■ What to produce: The output is a word-for-word repeat of the listing below, free of images.

■ Provided material:
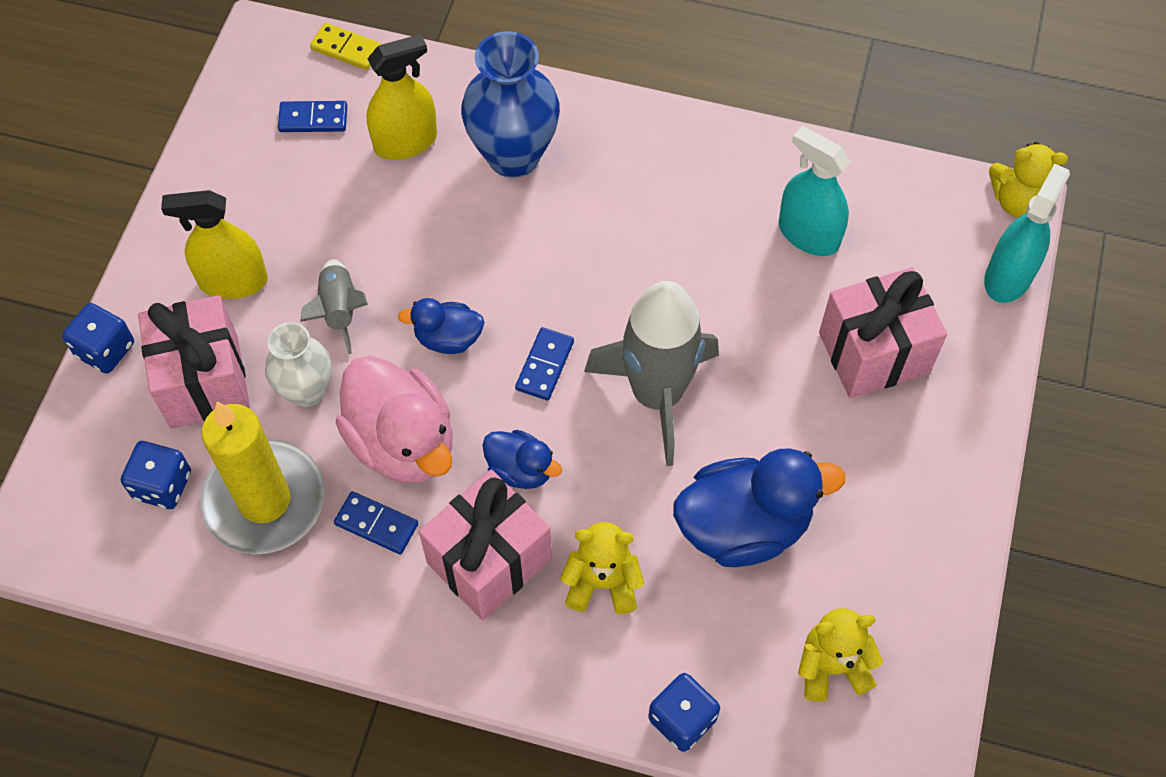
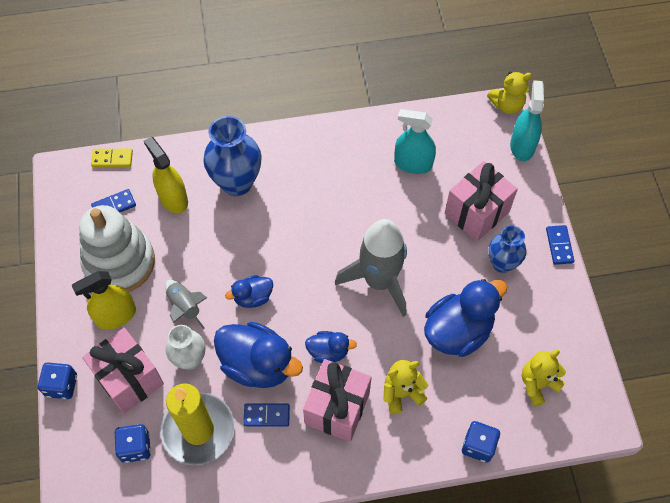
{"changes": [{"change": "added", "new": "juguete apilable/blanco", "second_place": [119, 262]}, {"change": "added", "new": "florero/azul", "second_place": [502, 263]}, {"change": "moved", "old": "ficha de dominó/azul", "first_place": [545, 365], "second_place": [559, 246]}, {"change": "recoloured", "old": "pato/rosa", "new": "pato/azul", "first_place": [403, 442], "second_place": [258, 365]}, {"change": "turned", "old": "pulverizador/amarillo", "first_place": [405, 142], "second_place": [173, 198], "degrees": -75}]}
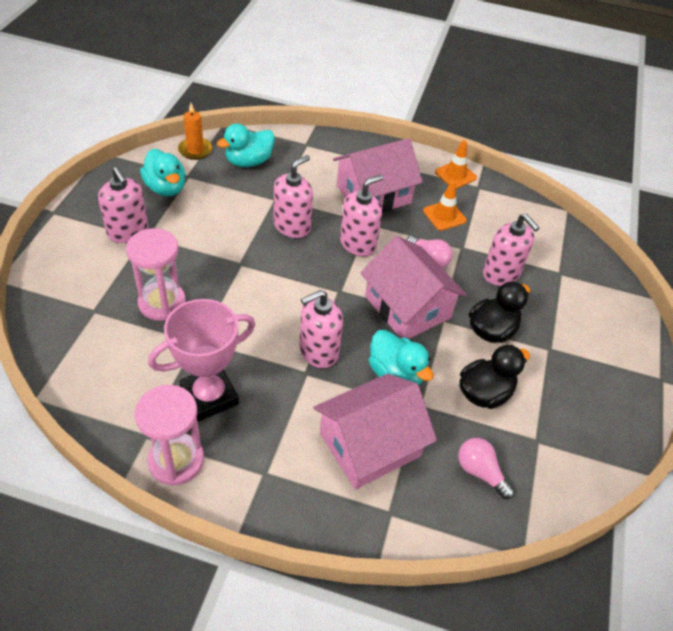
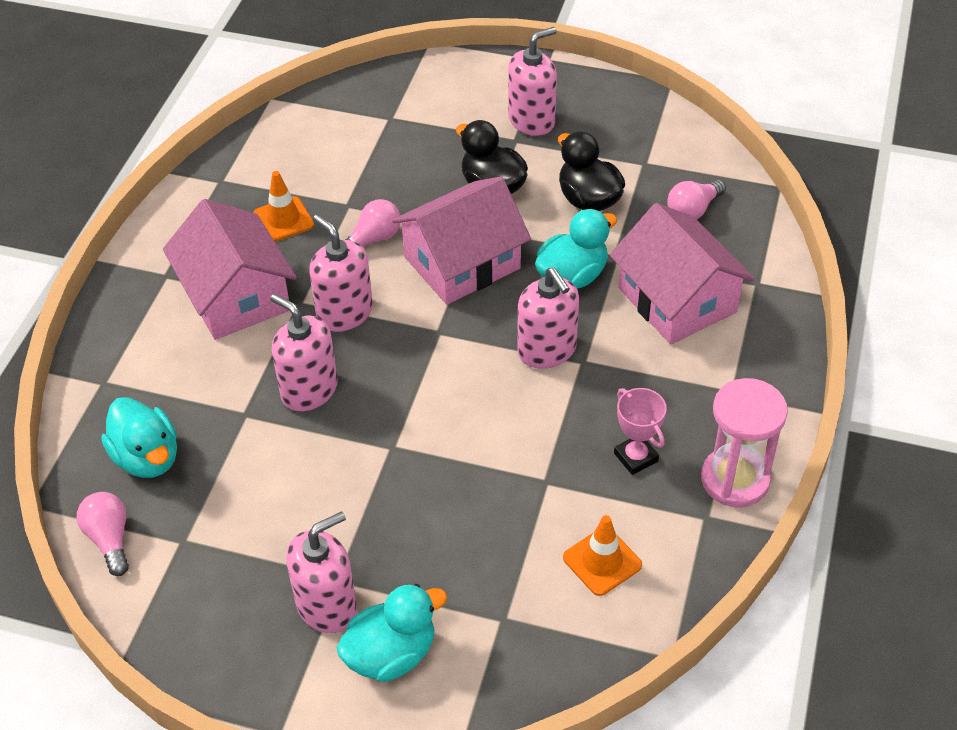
{"changes": [{"change": "removed", "old": "reloj de arena/rosa", "first_place": [162, 303]}, {"change": "moved", "old": "pato/turquesa", "first_place": [166, 188], "second_place": [391, 654]}, {"change": "moved", "old": "cono de tráfico/naranja", "first_place": [455, 175], "second_place": [602, 561]}, {"change": "moved", "old": "dispensador de jabón/rosa", "first_place": [501, 274], "second_place": [531, 120]}, {"change": "replaced", "old": "vela/naranja", "new": "bombilla/rosa", "first_place": [195, 150], "second_place": [110, 539]}, {"change": "resized", "old": "trofeo/rosa", "first_place": [209, 396], "second_place": [636, 457], "factor": 0.55}]}
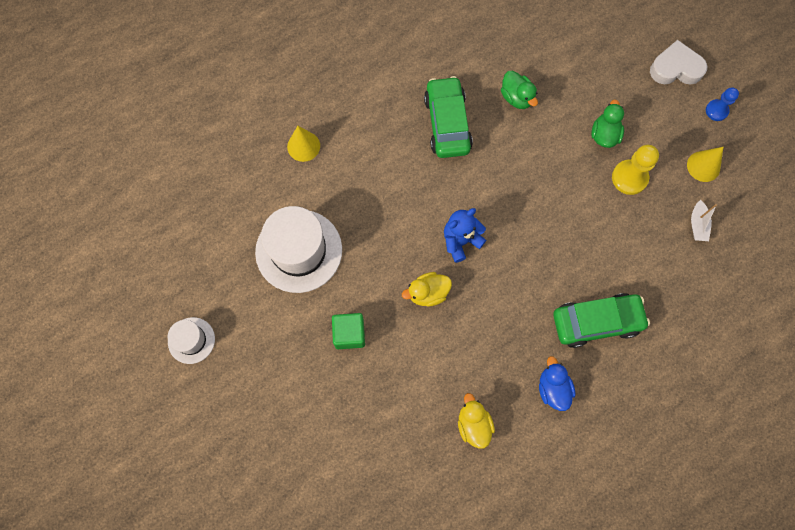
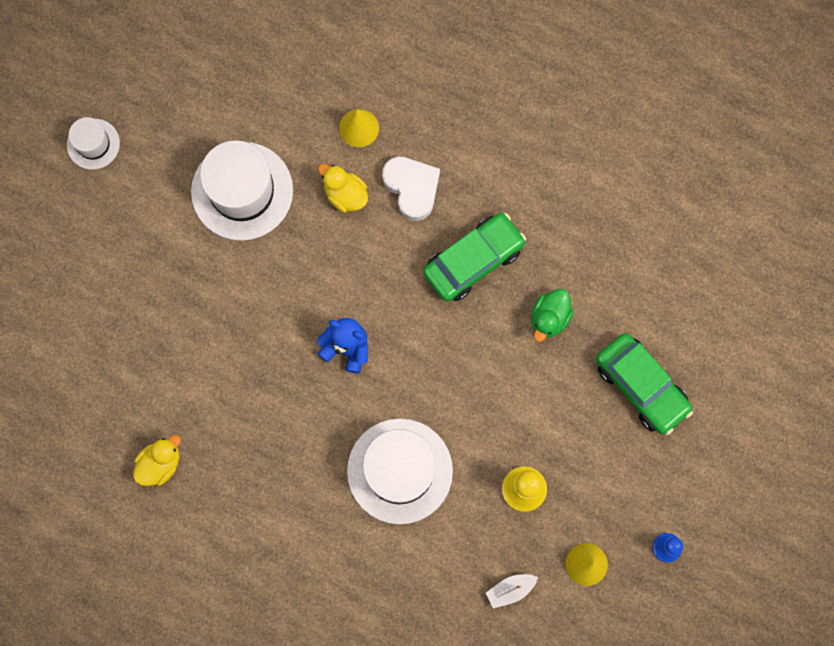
{"changes": [{"change": "removed", "old": "cubo/verde", "first_place": [349, 334]}, {"change": "removed", "old": "pato/azul", "first_place": [553, 388]}, {"change": "removed", "old": "pato/verde", "first_place": [604, 135]}, {"change": "added", "new": "sombrero/blanco", "second_place": [400, 471]}, {"change": "moved", "old": "pato/amarillo", "first_place": [428, 293], "second_place": [345, 194]}, {"change": "moved", "old": "coche/verde", "first_place": [596, 322], "second_place": [641, 386]}, {"change": "moved", "old": "corazón/blanco", "first_place": [675, 68], "second_place": [412, 188]}]}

■ Reply to the exercise:
{"changes": [{"change": "added", "new": "juguete apilable/blanco", "second_place": [119, 262]}, {"change": "added", "new": "florero/azul", "second_place": [502, 263]}, {"change": "moved", "old": "ficha de dominó/azul", "first_place": [545, 365], "second_place": [559, 246]}, {"change": "recoloured", "old": "pato/rosa", "new": "pato/azul", "first_place": [403, 442], "second_place": [258, 365]}, {"change": "turned", "old": "pulverizador/amarillo", "first_place": [405, 142], "second_place": [173, 198], "degrees": -75}]}
{"changes": [{"change": "removed", "old": "reloj de arena/rosa", "first_place": [162, 303]}, {"change": "moved", "old": "pato/turquesa", "first_place": [166, 188], "second_place": [391, 654]}, {"change": "moved", "old": "cono de tráfico/naranja", "first_place": [455, 175], "second_place": [602, 561]}, {"change": "moved", "old": "dispensador de jabón/rosa", "first_place": [501, 274], "second_place": [531, 120]}, {"change": "replaced", "old": "vela/naranja", "new": "bombilla/rosa", "first_place": [195, 150], "second_place": [110, 539]}, {"change": "resized", "old": "trofeo/rosa", "first_place": [209, 396], "second_place": [636, 457], "factor": 0.55}]}
{"changes": [{"change": "removed", "old": "cubo/verde", "first_place": [349, 334]}, {"change": "removed", "old": "pato/azul", "first_place": [553, 388]}, {"change": "removed", "old": "pato/verde", "first_place": [604, 135]}, {"change": "added", "new": "sombrero/blanco", "second_place": [400, 471]}, {"change": "moved", "old": "pato/amarillo", "first_place": [428, 293], "second_place": [345, 194]}, {"change": "moved", "old": "coche/verde", "first_place": [596, 322], "second_place": [641, 386]}, {"change": "moved", "old": "corazón/blanco", "first_place": [675, 68], "second_place": [412, 188]}]}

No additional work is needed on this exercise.